--- Task goal ---
Would you write out the full listing exactly, without any pictures?
BEGIN Supplied information
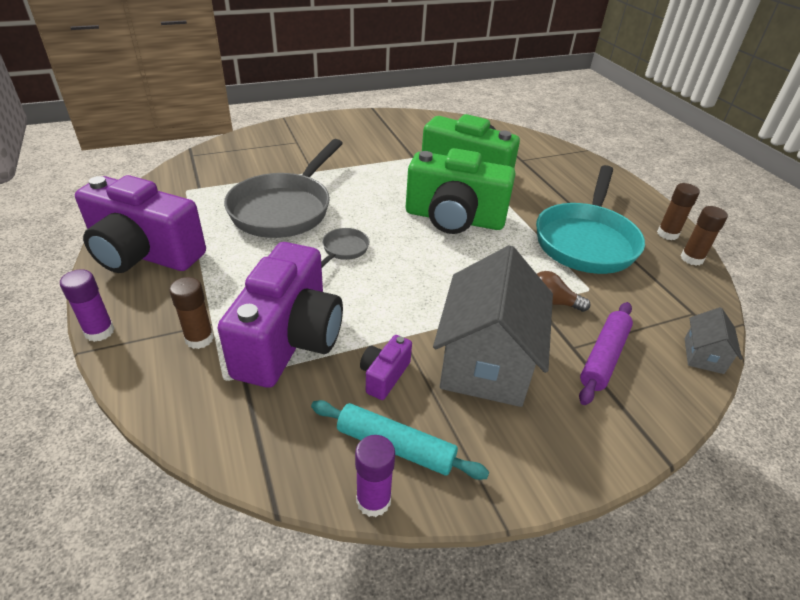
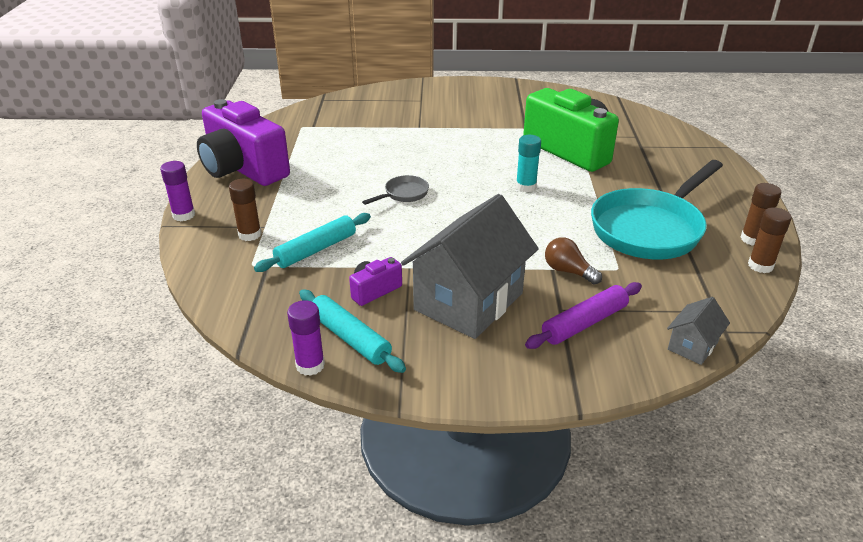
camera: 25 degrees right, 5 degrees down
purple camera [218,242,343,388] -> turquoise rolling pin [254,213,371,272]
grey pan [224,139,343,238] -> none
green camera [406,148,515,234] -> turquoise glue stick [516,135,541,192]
END Supplied information
--- Your response ---
camera: 25 degrees right, 5 degrees down
purple camera [218,242,343,388] -> turquoise rolling pin [254,213,371,272]
grey pan [224,139,343,238] -> none
green camera [406,148,515,234] -> turquoise glue stick [516,135,541,192]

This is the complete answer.